#### [Exercise objective]
For the data below, give again exactly the lines from the one containing "move,tort (pomarańczowy),[768 147" through the one containing "insert,,,telefon (fioletowy),[485 193", both ends included, and no others.

#### [Data for analysis]
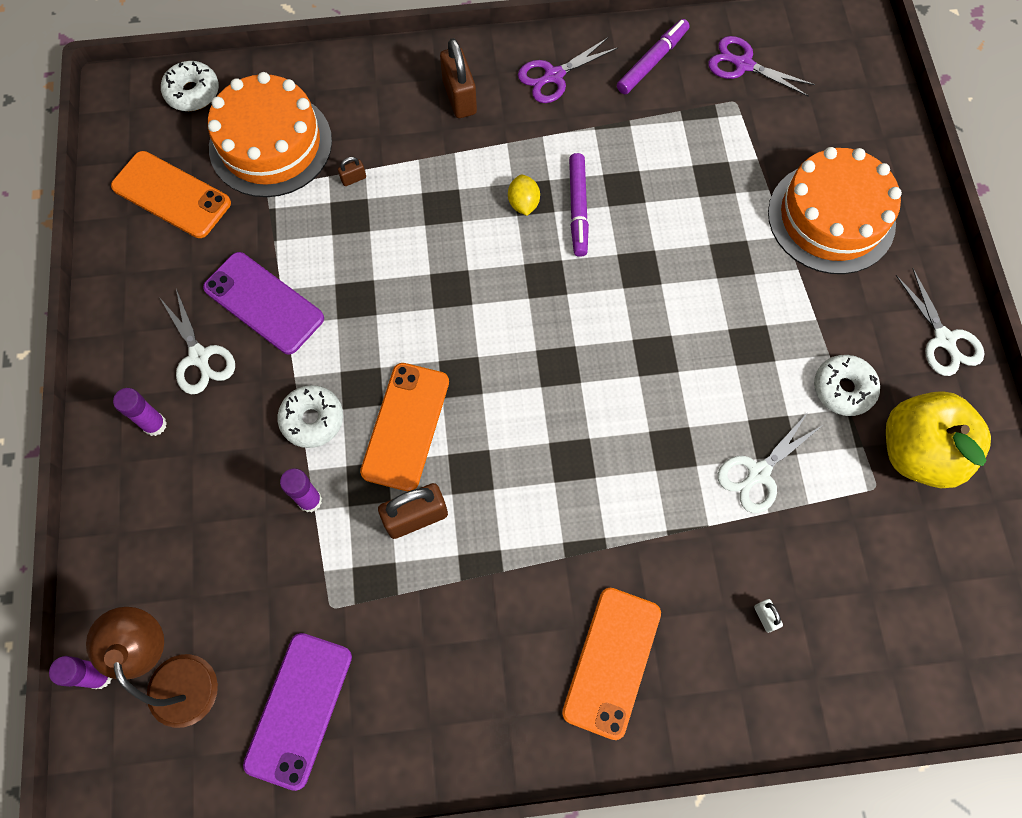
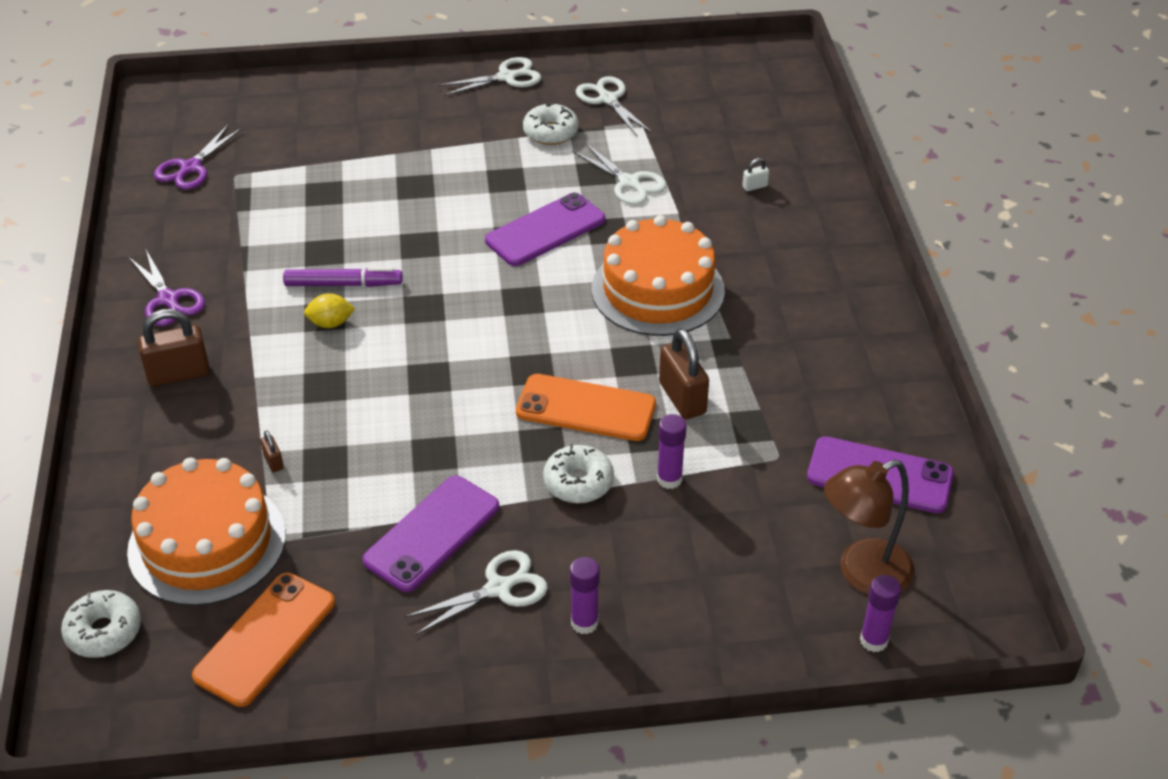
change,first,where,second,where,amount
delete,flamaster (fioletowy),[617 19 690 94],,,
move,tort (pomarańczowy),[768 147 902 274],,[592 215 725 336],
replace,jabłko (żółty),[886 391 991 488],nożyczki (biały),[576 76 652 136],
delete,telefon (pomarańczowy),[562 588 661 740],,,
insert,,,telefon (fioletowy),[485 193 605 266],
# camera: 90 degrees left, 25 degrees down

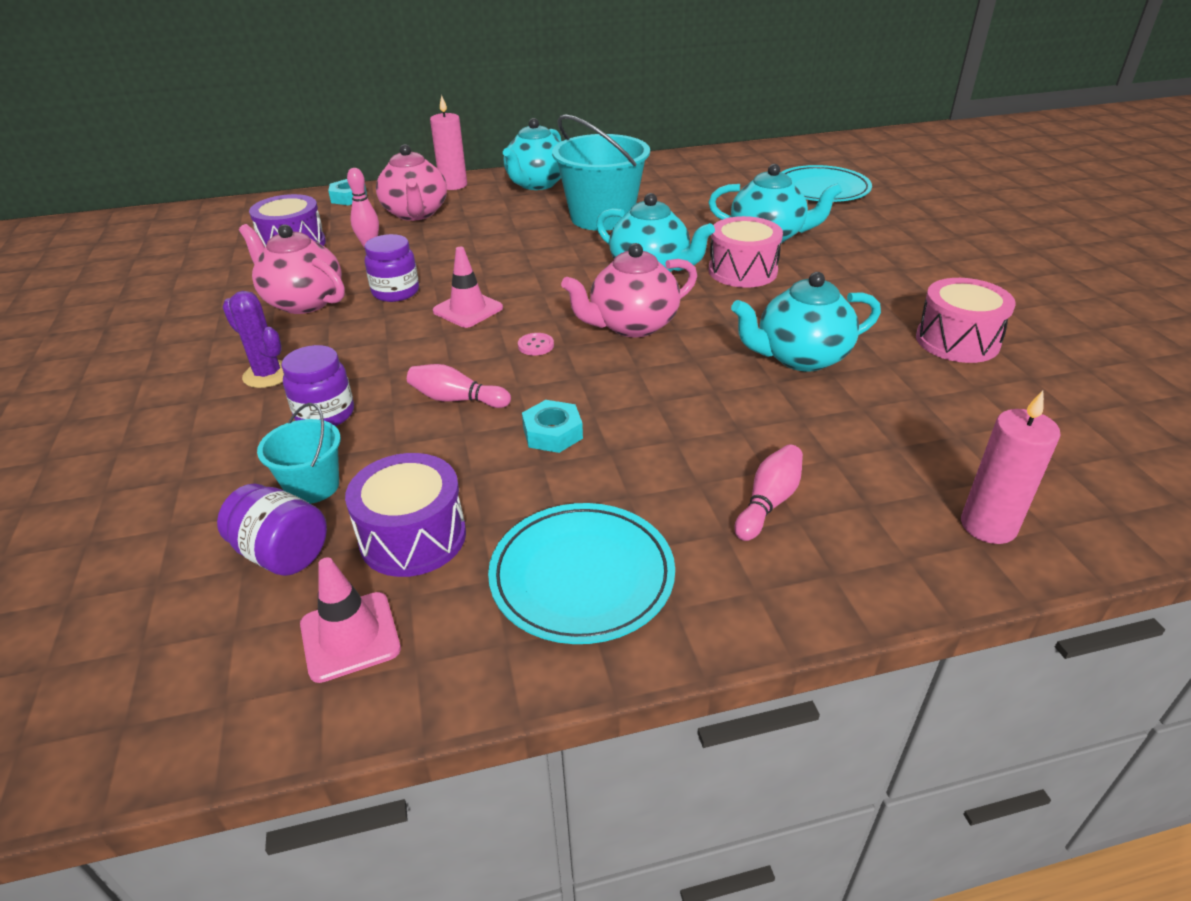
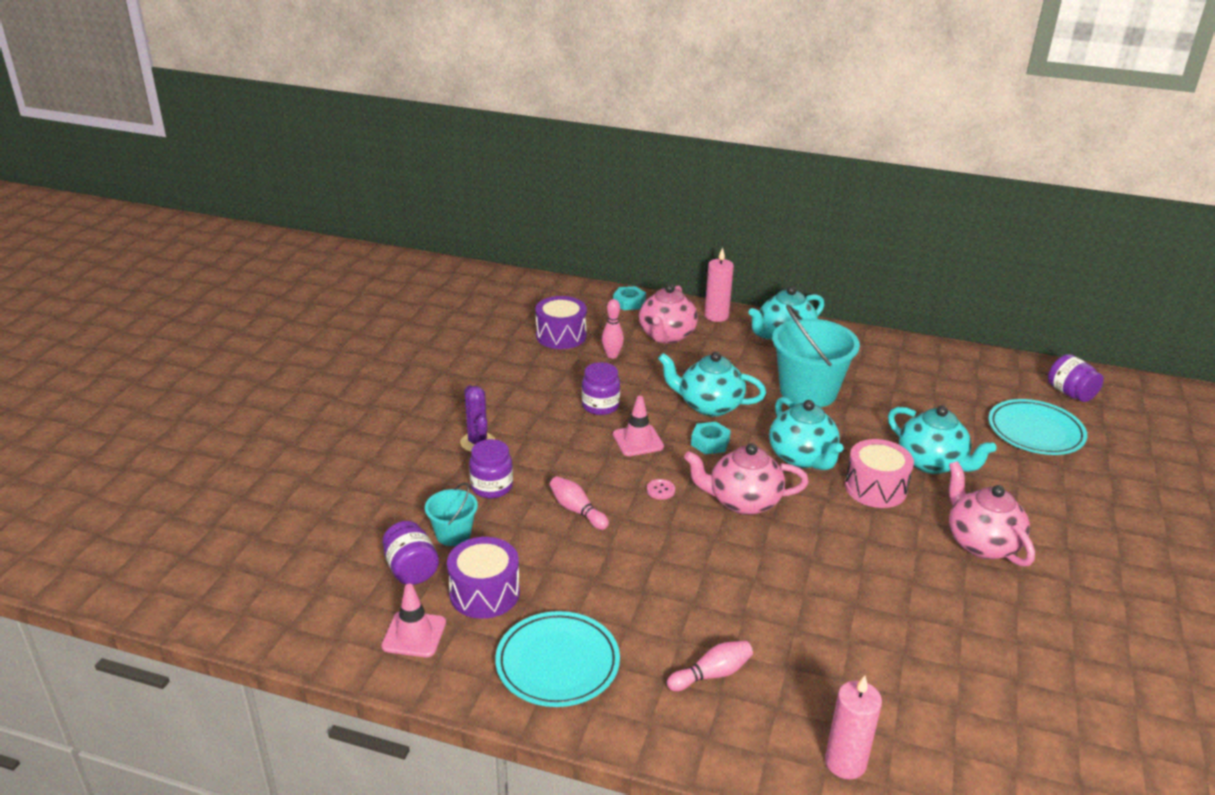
change,first,where,second,where,amount
move,imbryk (różowy),[239 224 345 314],,[949 461 1035 566],
move,imbryk (turkusowy),[731 272 881 372],,[658 352 766 417],
delete,bęben (różowy),[916 278 1016 363],,,
move,nakrętka (turkusowy),[522 400 583 453],,[691 422 731 454],
insert,,,słoik (fioletowy),[1048 354 1104 402],
# camera: 30 degrees right, 5 degrees down

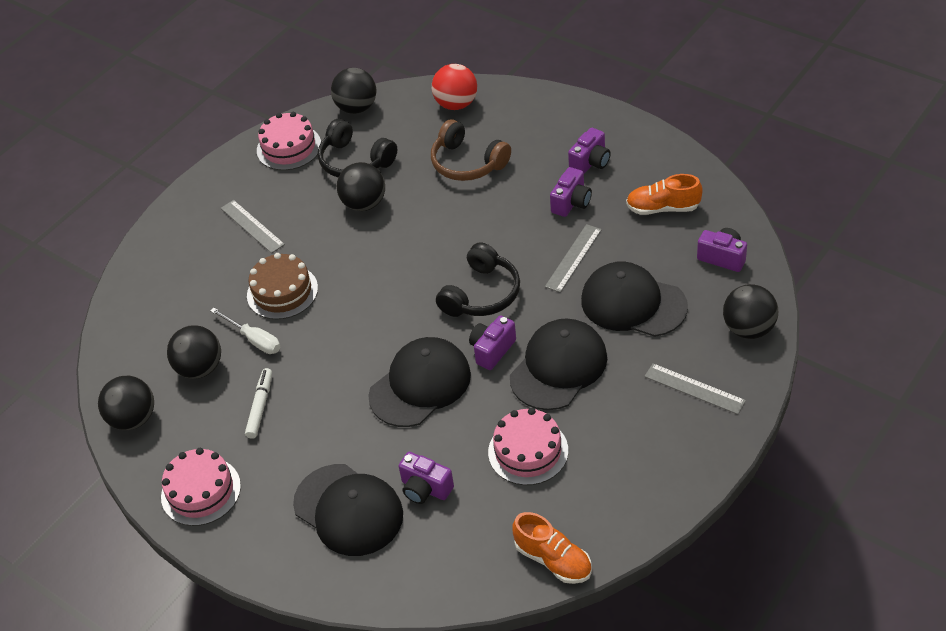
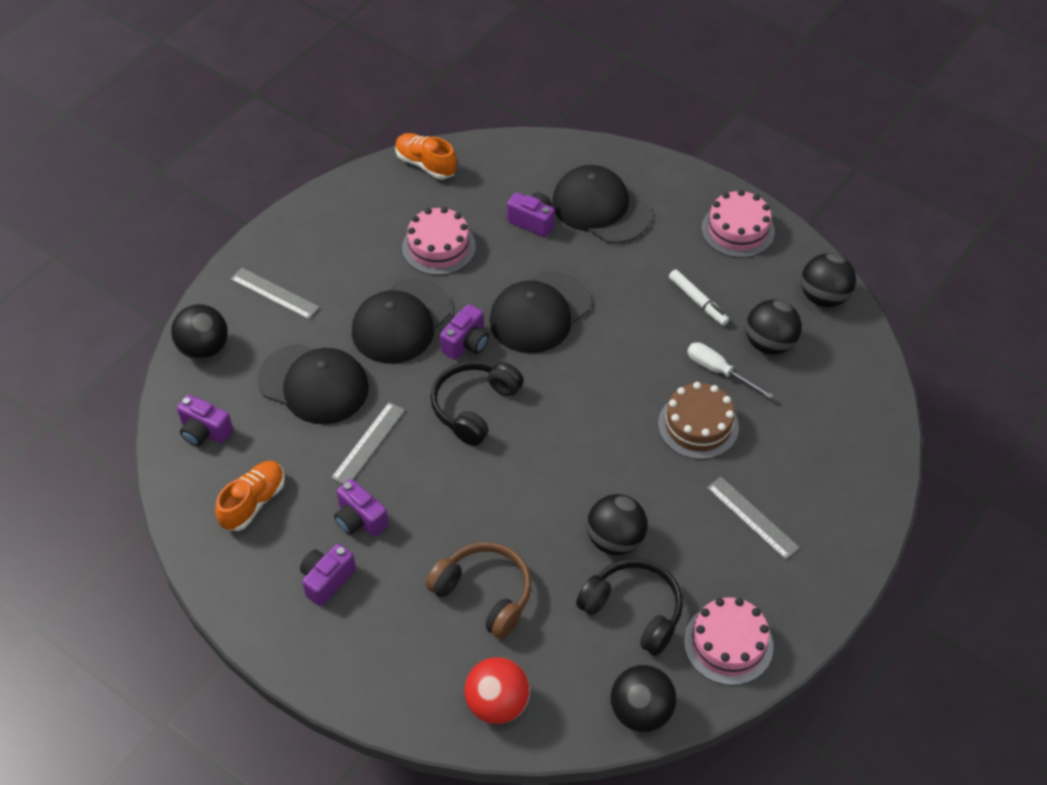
change,first,where,second,where,amount
rotate,aparat fotograficzny (fioletowy),[550 167 592 217],,[334 479 389 537],75 degrees counterclockwise
rotate,but (pomarańczowy),[626 174 703 215],,[215 461 285 531],60 degrees counterclockwise
rotate,flamaster (biały),[245 368 272 439],,[669 270 729 326],45 degrees counterclockwise
# camera: 175 degrees right, 5 degrees up

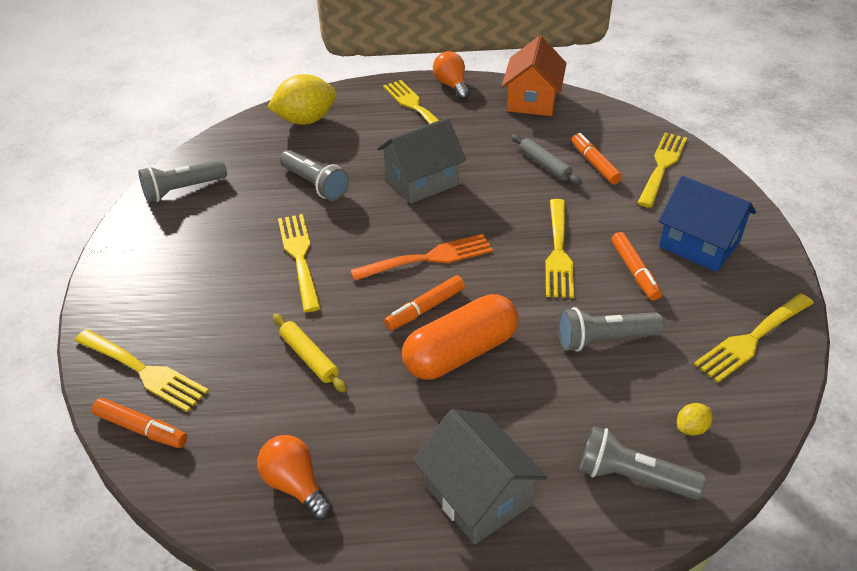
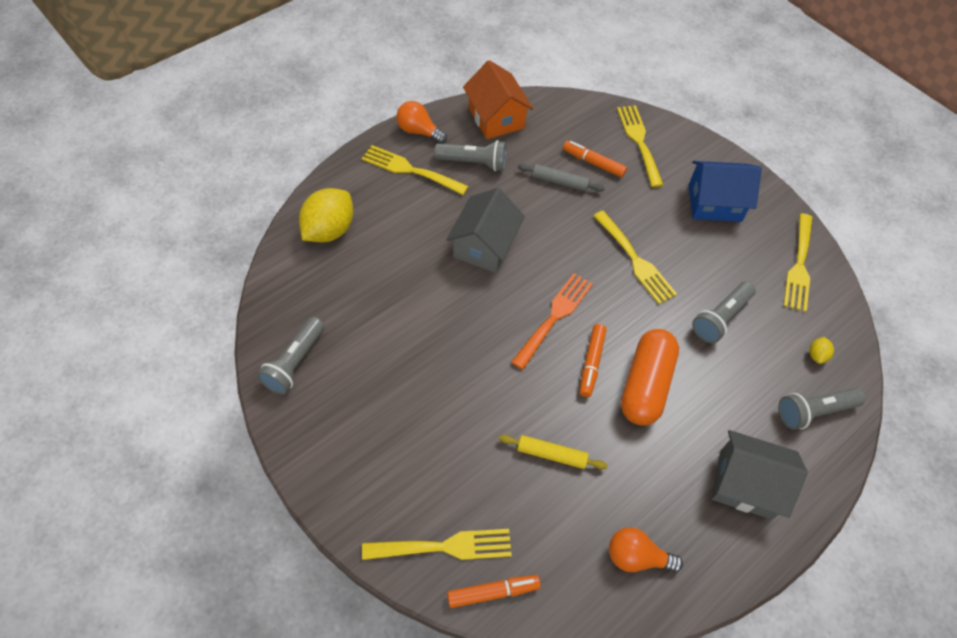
change,first,where,second,where,amount
move,latarka (szary),[280 150 349 201],,[434 140 506 171],
delete,widelec (żółty),[278 214 321 312],,,
delete,flamaster (pomarańczowy),[611 232 662 301],,,
# camera: 40 degrees left, 15 degrees up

#### [Answer to the problem]
move,tort (pomarańczowy),[768 147 902 274],,[592 215 725 336],
replace,jabłko (żółty),[886 391 991 488],nożyczki (biały),[576 76 652 136],
delete,telefon (pomarańczowy),[562 588 661 740],,,
insert,,,telefon (fioletowy),[485 193 605 266],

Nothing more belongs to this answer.